*RECORD EXTRACTS*
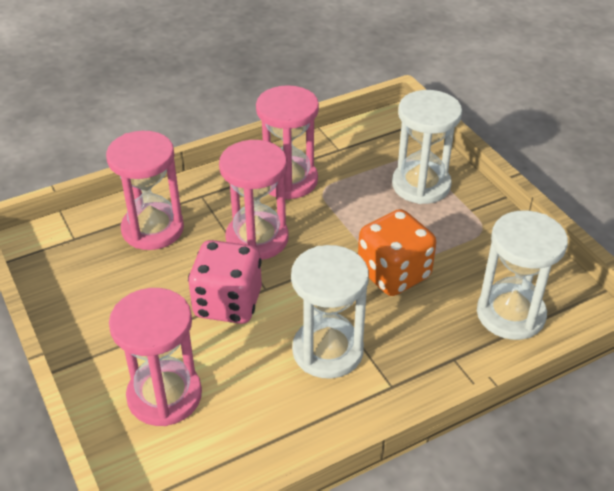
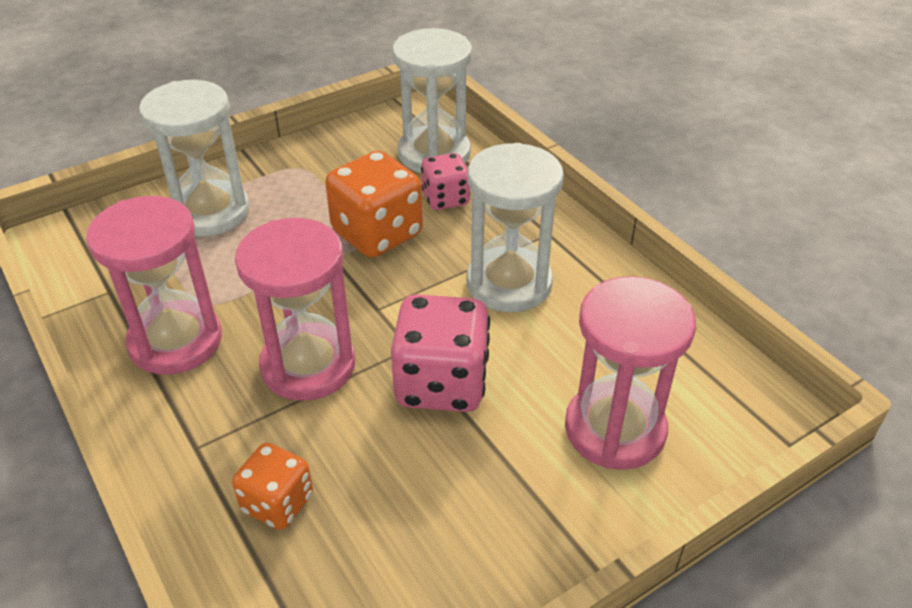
camera: 95 degrees left, 0 degrees up
pink hourglass [106,131,184,250] -> orange dice [232,443,313,530]
none -> pink dice [421,153,470,210]

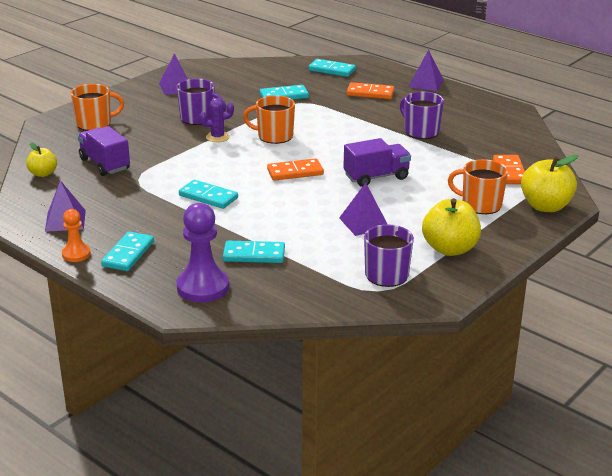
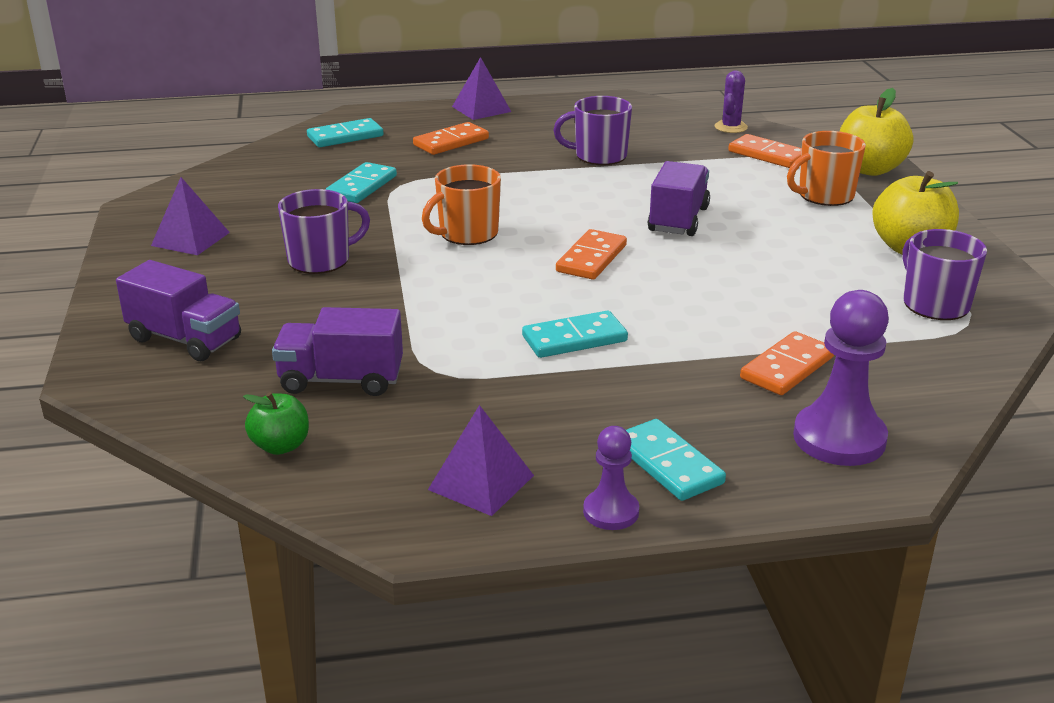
camera: 50 degrees left, 0 degrees up
yellow apple [26,142,57,177] -> green apple [243,392,309,455]
orange pawn [62,209,91,262] -> purple pawn [583,426,639,530]
orange mug [71,84,124,131] -> purple truck [116,260,241,361]
purple cactus [199,98,234,142] -> purple cactus moved to [714,70,748,133]
turquoise domino [223,241,285,263] -> orange domino [740,331,834,395]
purple pyramid [339,183,387,236] -> none

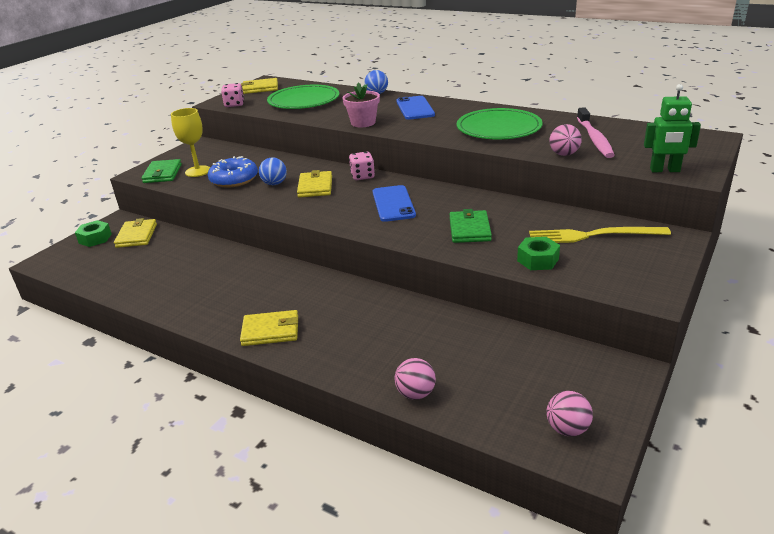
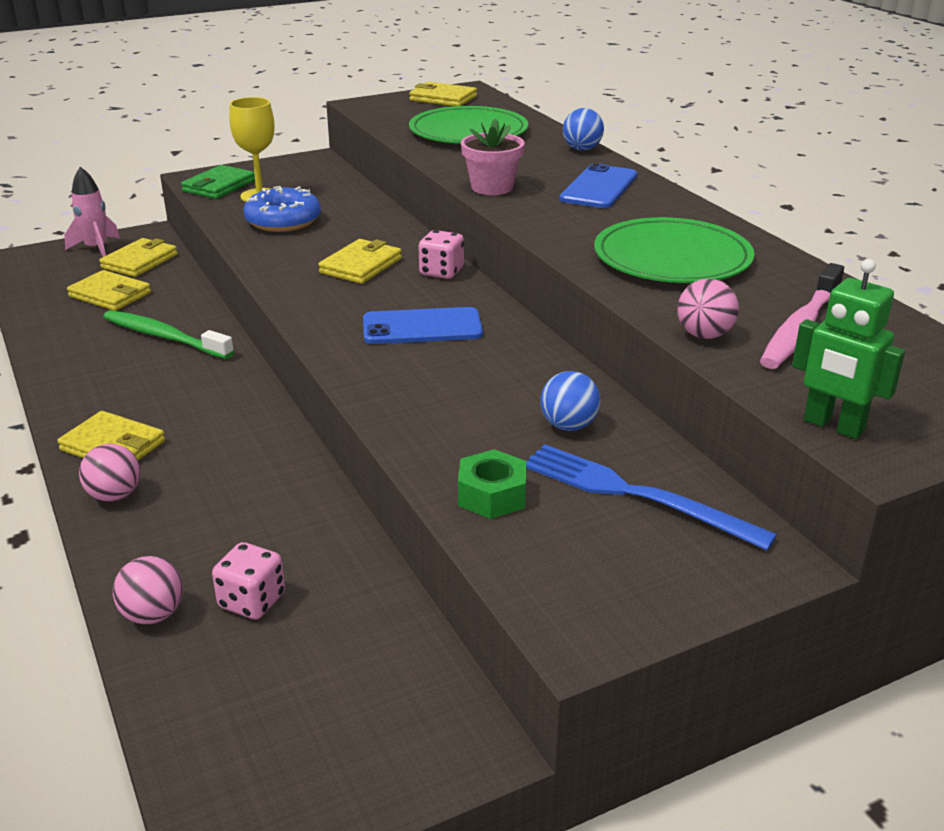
camera: 30 degrees right, 0 degrees up
green nut [75,220,112,247] -> pink rocket [64,167,120,257]
pink dice [221,83,244,107] -> pink dice moved to [212,542,285,619]
blue ball [259,157,287,185] -> blue ball moved to [541,371,601,431]
blue phone [373,185,416,222] -> blue phone turned 60 degrees clockwise [363,307,483,344]
green wallet [450,209,492,243] -> none
yellow fork [529,227,671,243] -> blue fork [526,444,777,550]
pink ball [546,391,593,436] -> pink ball moved to [79,444,141,502]
none -> yellow wallet [67,270,151,311]
none -> green toothbrush [103,310,234,359]

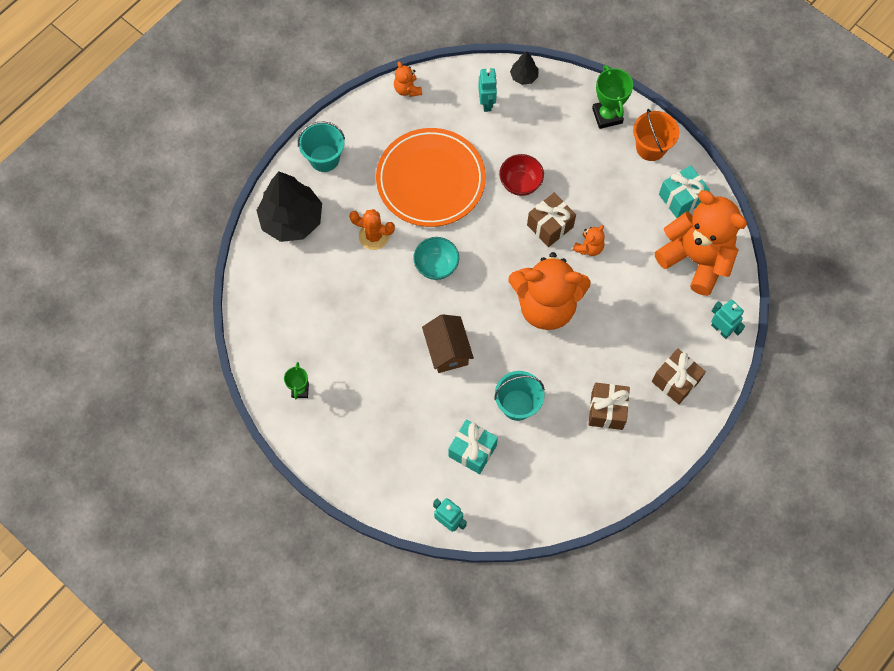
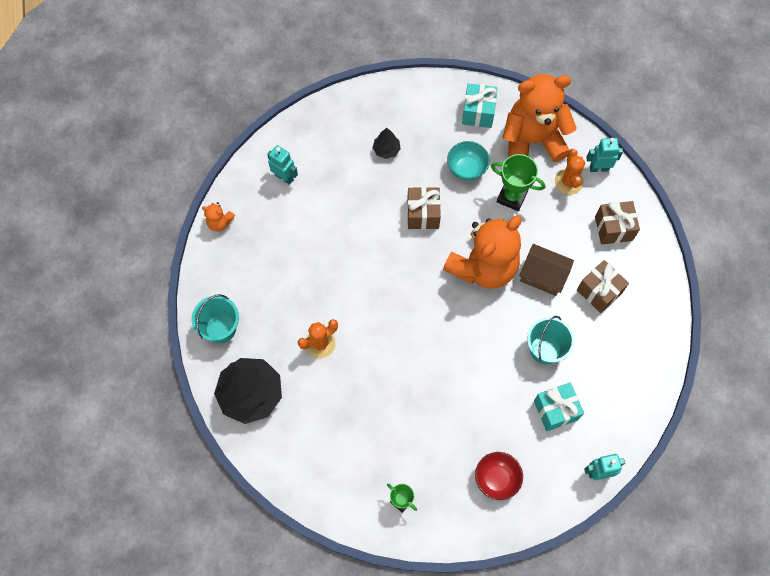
camera: 50 degrees left, 0 degrees up
orange plate [376,128,486,227] -> none
turquoise bowl [413,237,459,280] -> turquoise bowl moved to [447,141,490,181]
brown house [422,314,474,373] -> brown house moved to [519,244,574,296]
red bowl [499,154,544,196] -> red bowl moved to [475,452,523,500]
black tree [510,51,539,85] -> black tree moved to [373,128,401,159]
orange teddy bear [573,225,605,256] -> none
green trophy [592,65,633,129] -> green trophy moved to [491,154,545,211]
orange bucket [633,109,679,161] -> none
none -> orange cactus [555,149,585,195]

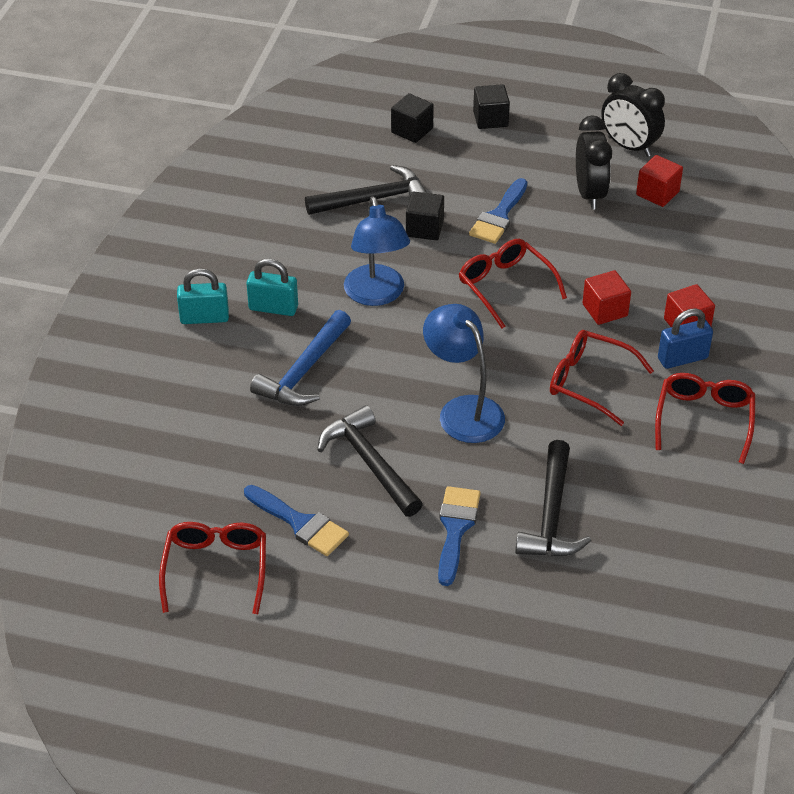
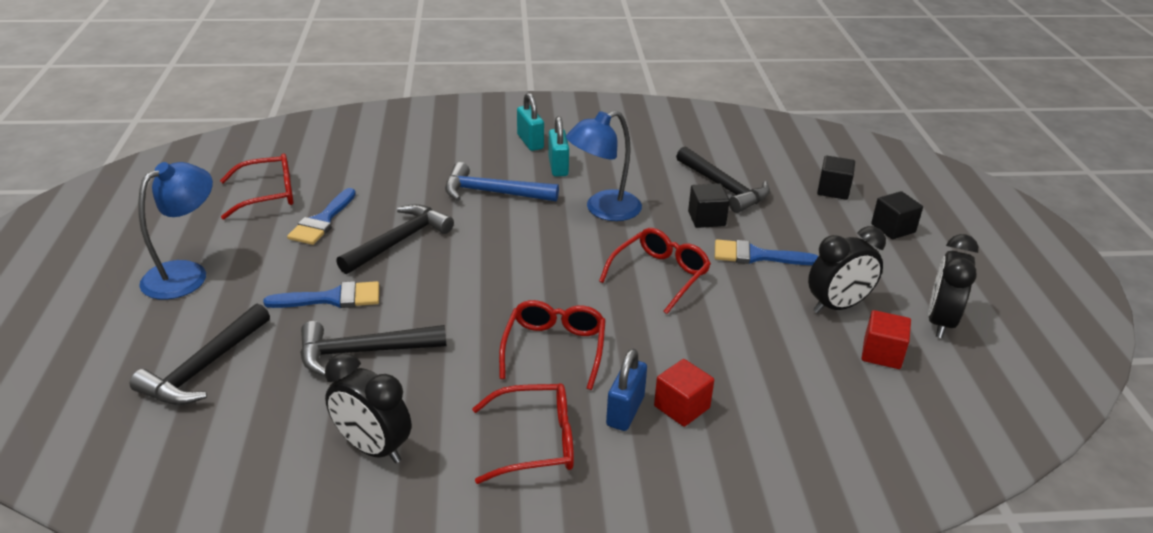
camera: 70 degrees right, 10 degrees down
blue lamp [423,304,505,443] -> blue lamp moved to [138,162,213,300]
red cube [582,270,631,325] -> none
blue padlock [658,308,713,369] -> blue padlock turned 60 degrees clockwise [606,349,647,431]
none -> black hammer [130,303,270,405]
none -> black clock [325,353,411,463]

*PROBLEM*
The answer is to be a bare number, showing how many lines of the records contain "pink".

*EXERCISE RESULT*
5